▶ **WORK INSTRUCTIONS**
Required from the data below: the exact lines starting at the line containing "orange padlock [583,183,600,225]" and ending at the line containing "red lamp [124,129,191,206]", with both ends kept and all pictures dropped.

▶ **DATASET RECORDS**
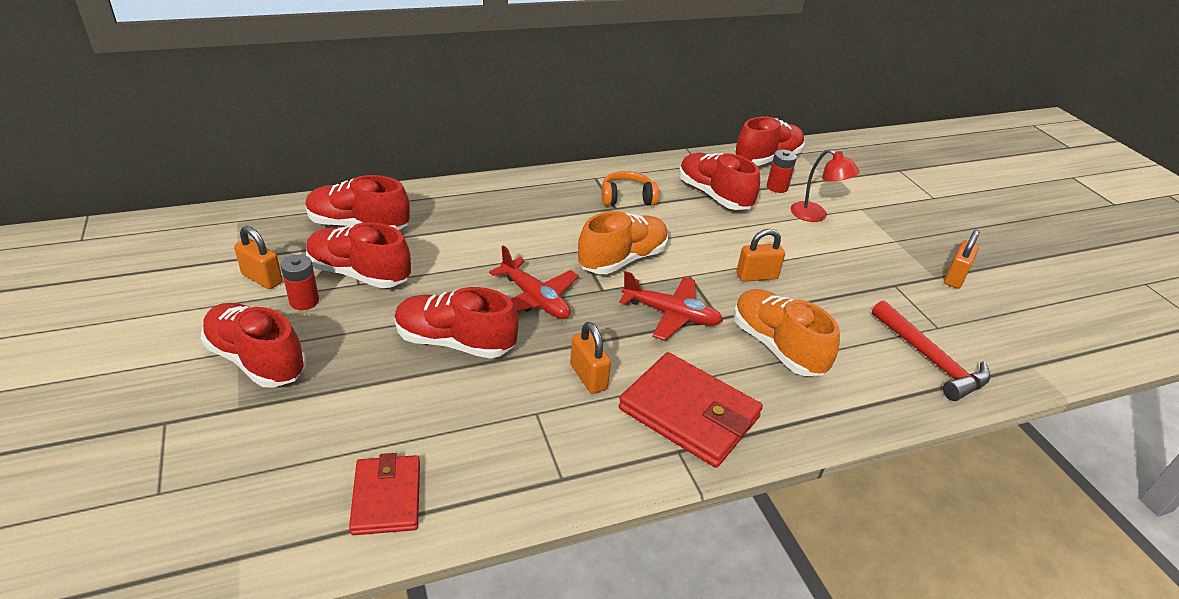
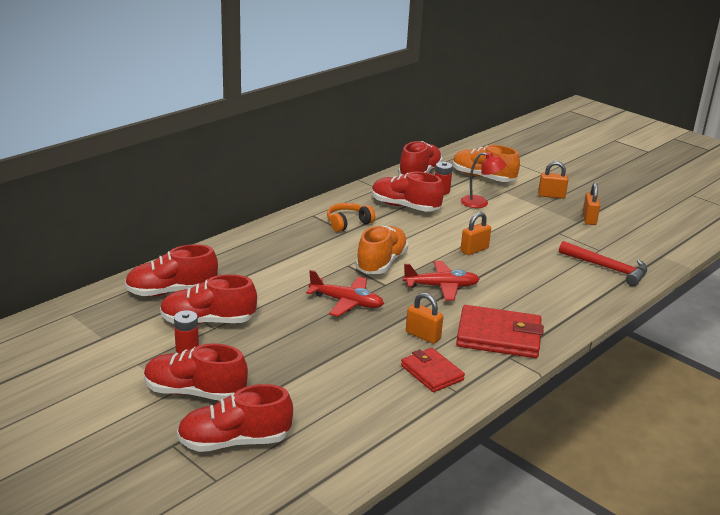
camera: 25 degrees left, 10 degrees down
orange padlock [234,226,283,289] -> orange padlock moved to [538,161,568,199]
red wallet [349,453,420,535] -> red wallet moved to [401,348,465,392]
red shoe [394,287,519,359] -> red shoe moved to [177,384,293,452]
orange shoe [734,289,840,376] -> orange shoe moved to [453,145,520,182]

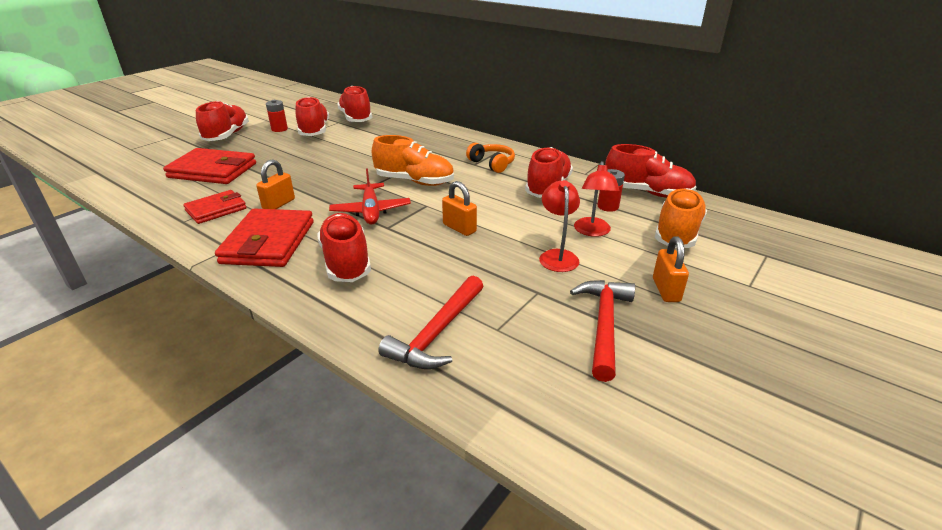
camera: 85 degrees right, 5 degrees up
red shoe [177,384,293,452] -> red shoe moved to [317,213,371,282]
red plane [306,270,384,317] -> none
orange padlock [583,183,600,225] -> red hammer [570,280,635,382]
none -> red wallet [163,148,256,184]
none -> red lamp [539,180,580,272]

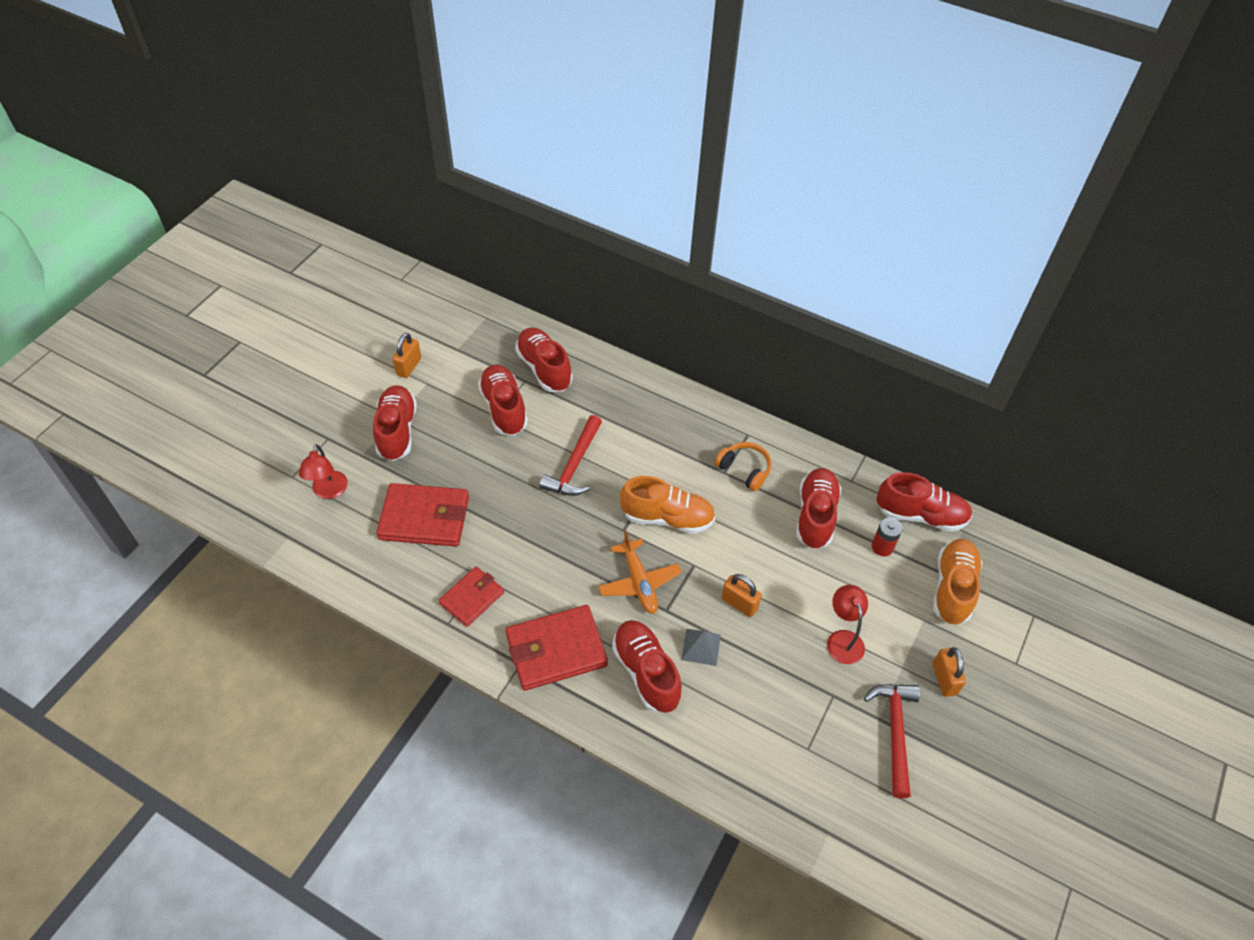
camera: 10 degrees left, 20 degrees up
red wallet [215,209,314,267] -> red wallet turned 75 degrees clockwise [506,605,608,691]
orange padlock [256,159,295,209] -> orange padlock moved to [393,333,421,378]
red battery [266,100,288,132] -> none
red plane [329,168,411,225] -> orange plane [598,530,682,614]
red hammer [379,276,483,369] -> red hammer moved to [539,415,602,496]
red lamp [574,161,619,237] -> red lamp moved to [299,444,348,499]
none -> grey pyramid [681,629,721,666]

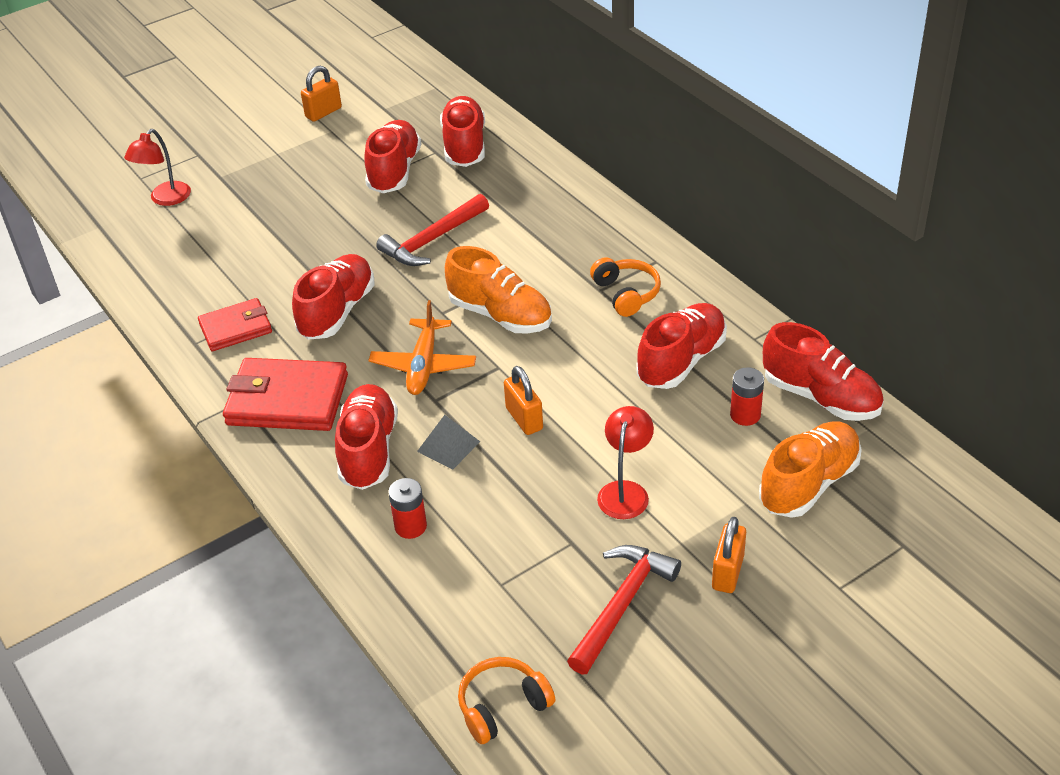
camera: 30 degrees right, 10 degrees down
red shoe [373,385,417,461] -> red shoe moved to [292,254,375,340]
red wallet [376,483,469,547] -> none
none -> red battery [388,478,427,539]
none -> orange headphones [458,657,555,744]

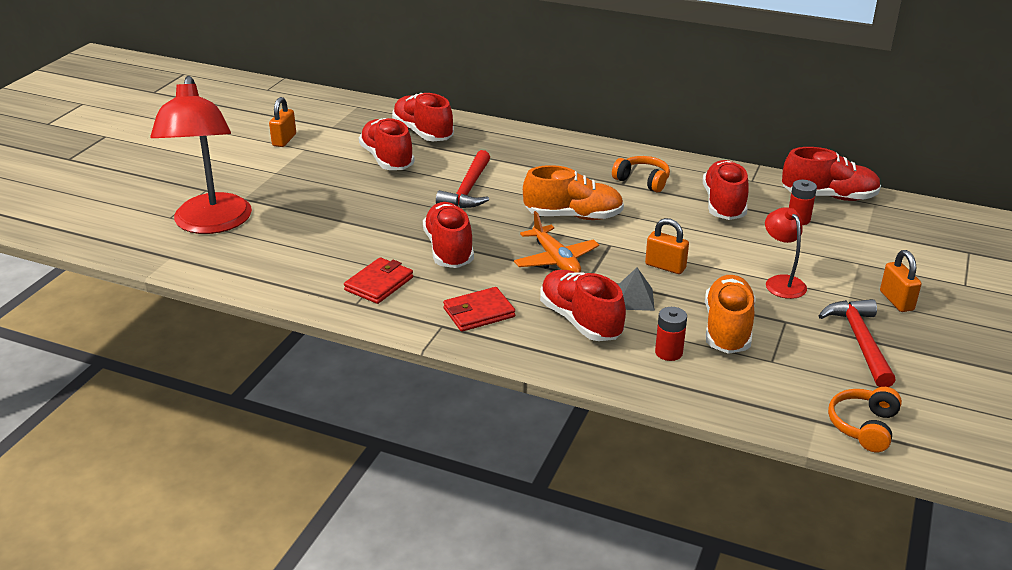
camera: 35 degrees left, 10 degrees down
red lamp [124,129,191,206] -> red lamp [150,76,252,234], size x2.07
red wallet [223,358,348,431] -> red wallet [443,287,515,332], size x0.62
orange shoe [759,421,862,518] -> orange shoe moved to [705,275,755,354]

▶ **OUTPUT BELOW**
orange padlock [583,183,600,225] -> red hammer [570,280,635,382]
none -> red wallet [163,148,256,184]
none -> red lamp [539,180,580,272]

camera: 10 degrees left, 20 degrees up
red wallet [215,209,314,267] -> red wallet turned 75 degrees clockwise [506,605,608,691]
orange padlock [256,159,295,209] -> orange padlock moved to [393,333,421,378]
red battery [266,100,288,132] -> none
red plane [329,168,411,225] -> orange plane [598,530,682,614]
red hammer [379,276,483,369] -> red hammer moved to [539,415,602,496]
red lamp [574,161,619,237] -> red lamp moved to [299,444,348,499]
none -> grey pyramid [681,629,721,666]

camera: 30 degrees right, 10 degrees down
red shoe [373,385,417,461] -> red shoe moved to [292,254,375,340]
red wallet [376,483,469,547] -> none
none -> red battery [388,478,427,539]
none -> orange headphones [458,657,555,744]

camera: 35 degrees left, 10 degrees down
red lamp [124,129,191,206] -> red lamp [150,76,252,234], size x2.07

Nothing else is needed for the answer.